**GIVEN INFORMATION**
_ _ _ _ _ _ _

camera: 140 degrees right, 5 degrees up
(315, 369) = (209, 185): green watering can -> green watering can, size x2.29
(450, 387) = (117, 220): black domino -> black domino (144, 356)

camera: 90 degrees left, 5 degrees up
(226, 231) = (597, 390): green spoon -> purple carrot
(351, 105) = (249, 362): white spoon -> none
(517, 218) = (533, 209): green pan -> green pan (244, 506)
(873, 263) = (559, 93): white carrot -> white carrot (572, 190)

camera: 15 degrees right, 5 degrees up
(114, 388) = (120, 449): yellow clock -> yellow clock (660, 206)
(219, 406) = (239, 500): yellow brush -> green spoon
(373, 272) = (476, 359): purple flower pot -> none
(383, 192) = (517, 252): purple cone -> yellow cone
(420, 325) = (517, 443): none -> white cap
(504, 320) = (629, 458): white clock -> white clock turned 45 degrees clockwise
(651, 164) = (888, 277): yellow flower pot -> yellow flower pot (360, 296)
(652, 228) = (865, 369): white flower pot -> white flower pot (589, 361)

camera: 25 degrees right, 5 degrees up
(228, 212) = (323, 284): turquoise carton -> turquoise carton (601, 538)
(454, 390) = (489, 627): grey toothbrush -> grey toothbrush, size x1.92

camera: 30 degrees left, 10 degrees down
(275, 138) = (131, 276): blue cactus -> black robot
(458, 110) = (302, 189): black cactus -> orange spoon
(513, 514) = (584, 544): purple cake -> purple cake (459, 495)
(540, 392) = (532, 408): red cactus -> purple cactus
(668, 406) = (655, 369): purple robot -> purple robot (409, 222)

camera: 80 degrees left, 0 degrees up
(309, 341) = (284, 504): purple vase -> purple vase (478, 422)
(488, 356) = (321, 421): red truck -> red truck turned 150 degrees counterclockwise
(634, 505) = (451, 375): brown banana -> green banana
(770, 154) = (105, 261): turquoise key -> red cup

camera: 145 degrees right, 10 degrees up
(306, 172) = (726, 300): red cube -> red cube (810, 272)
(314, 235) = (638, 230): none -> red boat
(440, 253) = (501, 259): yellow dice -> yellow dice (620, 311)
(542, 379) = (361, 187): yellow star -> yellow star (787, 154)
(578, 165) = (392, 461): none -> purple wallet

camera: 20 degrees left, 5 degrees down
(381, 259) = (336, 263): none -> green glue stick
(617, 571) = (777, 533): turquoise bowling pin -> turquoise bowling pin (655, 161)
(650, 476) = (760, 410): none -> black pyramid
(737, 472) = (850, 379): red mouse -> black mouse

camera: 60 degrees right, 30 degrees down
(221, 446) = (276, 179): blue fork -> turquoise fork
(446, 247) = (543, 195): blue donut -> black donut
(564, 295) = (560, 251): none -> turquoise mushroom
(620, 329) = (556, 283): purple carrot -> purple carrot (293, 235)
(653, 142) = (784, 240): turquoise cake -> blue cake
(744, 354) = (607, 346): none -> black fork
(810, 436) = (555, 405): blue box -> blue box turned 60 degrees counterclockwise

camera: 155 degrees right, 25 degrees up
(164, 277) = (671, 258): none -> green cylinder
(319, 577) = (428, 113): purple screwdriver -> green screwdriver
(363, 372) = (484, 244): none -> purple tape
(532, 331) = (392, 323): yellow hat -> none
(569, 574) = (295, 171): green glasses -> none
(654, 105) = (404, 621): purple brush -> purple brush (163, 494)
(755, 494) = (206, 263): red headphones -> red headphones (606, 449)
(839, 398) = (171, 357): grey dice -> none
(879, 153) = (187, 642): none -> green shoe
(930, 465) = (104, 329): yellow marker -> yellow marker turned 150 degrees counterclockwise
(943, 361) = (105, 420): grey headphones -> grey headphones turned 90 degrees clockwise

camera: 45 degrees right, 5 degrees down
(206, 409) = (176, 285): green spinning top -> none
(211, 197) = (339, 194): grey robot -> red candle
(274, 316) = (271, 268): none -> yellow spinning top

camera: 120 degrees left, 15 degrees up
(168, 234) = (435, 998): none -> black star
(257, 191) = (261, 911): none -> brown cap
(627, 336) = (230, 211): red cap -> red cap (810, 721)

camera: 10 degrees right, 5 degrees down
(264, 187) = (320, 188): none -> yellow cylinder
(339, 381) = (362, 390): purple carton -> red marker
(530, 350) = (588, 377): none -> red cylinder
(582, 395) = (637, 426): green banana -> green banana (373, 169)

_ _ _ _ _ _ _

In the data above, start at the line that has "(564, 295) = (560, 251): none", stop after the line that has "(744, 354) = (607, 346): none -> black fork", and print every line in between exactly as it stands.

**TASK RESPONSE**
(564, 295) = (560, 251): none -> turquoise mushroom
(620, 329) = (556, 283): purple carrot -> purple carrot (293, 235)
(653, 142) = (784, 240): turquoise cake -> blue cake
(744, 354) = (607, 346): none -> black fork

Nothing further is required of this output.